Dataset content>
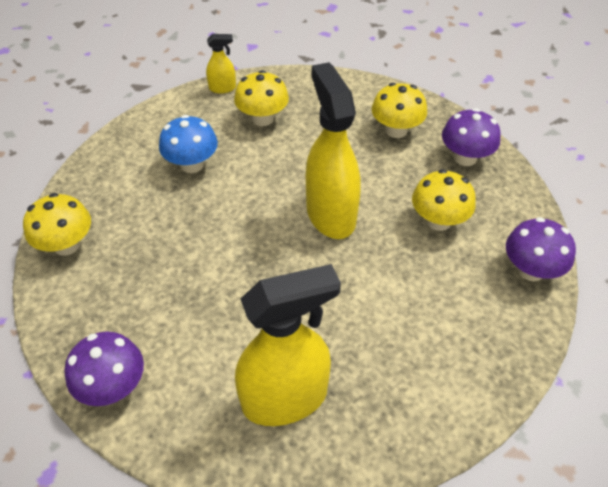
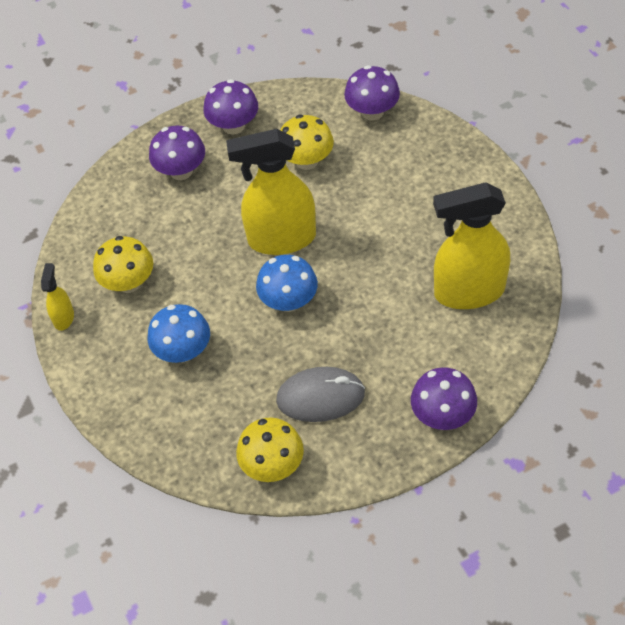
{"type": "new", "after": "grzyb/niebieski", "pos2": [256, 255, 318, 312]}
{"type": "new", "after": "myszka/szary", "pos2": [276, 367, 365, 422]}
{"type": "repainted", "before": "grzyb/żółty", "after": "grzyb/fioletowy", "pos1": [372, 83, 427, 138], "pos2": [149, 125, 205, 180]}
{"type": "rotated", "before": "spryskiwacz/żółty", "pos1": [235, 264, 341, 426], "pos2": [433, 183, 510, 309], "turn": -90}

Exercise objective>
Each line above must be repeated exactly in the answer, with pictures omitted.

Answer to this problem>
{"type": "new", "after": "grzyb/niebieski", "pos2": [256, 255, 318, 312]}
{"type": "new", "after": "myszka/szary", "pos2": [276, 367, 365, 422]}
{"type": "repainted", "before": "grzyb/żółty", "after": "grzyb/fioletowy", "pos1": [372, 83, 427, 138], "pos2": [149, 125, 205, 180]}
{"type": "rotated", "before": "spryskiwacz/żółty", "pos1": [235, 264, 341, 426], "pos2": [433, 183, 510, 309], "turn": -90}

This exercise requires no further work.